WORK REQUEST: Work out how many lines of the material below mention the word "none"; reply with the number only.

RECORDS TO USE:
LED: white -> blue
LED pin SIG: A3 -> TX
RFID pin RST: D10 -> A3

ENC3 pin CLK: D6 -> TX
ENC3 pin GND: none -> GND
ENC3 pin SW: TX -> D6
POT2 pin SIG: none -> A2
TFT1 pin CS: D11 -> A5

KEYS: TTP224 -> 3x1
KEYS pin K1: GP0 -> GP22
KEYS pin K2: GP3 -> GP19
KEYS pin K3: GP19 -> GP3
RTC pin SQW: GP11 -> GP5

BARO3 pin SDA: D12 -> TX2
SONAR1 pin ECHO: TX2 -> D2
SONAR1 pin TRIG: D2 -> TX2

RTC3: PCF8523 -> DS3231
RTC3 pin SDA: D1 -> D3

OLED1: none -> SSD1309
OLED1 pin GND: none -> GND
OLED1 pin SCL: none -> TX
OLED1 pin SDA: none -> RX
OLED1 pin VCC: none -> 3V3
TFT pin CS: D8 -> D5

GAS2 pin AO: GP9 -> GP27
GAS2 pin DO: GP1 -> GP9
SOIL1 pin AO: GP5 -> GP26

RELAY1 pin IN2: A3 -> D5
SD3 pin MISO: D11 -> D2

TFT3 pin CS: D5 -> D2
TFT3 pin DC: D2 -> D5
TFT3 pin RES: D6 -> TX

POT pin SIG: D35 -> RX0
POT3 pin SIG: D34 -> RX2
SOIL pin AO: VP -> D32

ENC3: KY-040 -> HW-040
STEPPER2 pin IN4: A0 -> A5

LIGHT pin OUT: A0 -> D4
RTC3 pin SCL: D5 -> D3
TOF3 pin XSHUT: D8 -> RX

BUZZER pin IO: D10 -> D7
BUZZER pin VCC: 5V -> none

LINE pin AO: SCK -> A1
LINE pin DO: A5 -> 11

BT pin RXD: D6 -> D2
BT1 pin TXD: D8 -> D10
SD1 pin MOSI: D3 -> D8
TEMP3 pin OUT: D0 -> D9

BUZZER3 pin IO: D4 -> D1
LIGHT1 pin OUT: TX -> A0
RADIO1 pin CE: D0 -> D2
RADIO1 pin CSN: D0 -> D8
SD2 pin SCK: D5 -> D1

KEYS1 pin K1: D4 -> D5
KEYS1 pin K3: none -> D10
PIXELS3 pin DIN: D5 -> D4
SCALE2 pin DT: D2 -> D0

YOUR SOLUTION: 9